Description of the task:
Please output the listing that follows exactly, but keep all images out.

Data block:
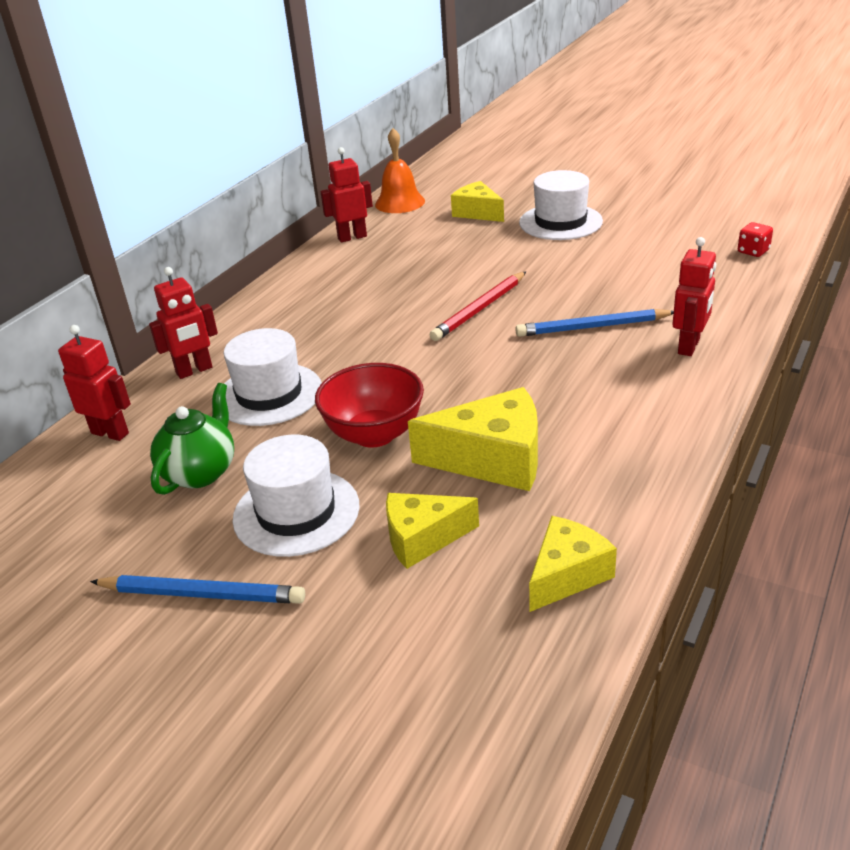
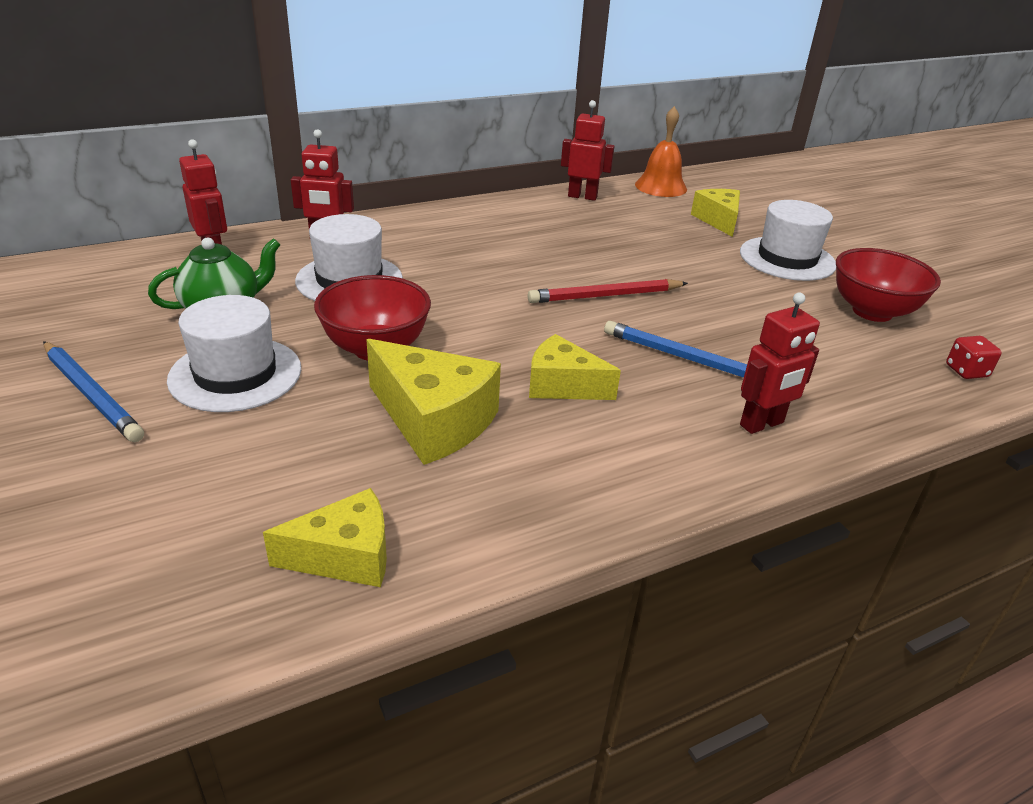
camera: 30 degrees right, 0 degrees up
(422, 538) = (286, 450): yellow cheese -> yellow cheese (563, 385)
(657, 237) = (872, 312): none -> red bowl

Exercise output:
camera: 30 degrees right, 0 degrees up
(422, 538) = (286, 450): yellow cheese -> yellow cheese (563, 385)
(657, 237) = (872, 312): none -> red bowl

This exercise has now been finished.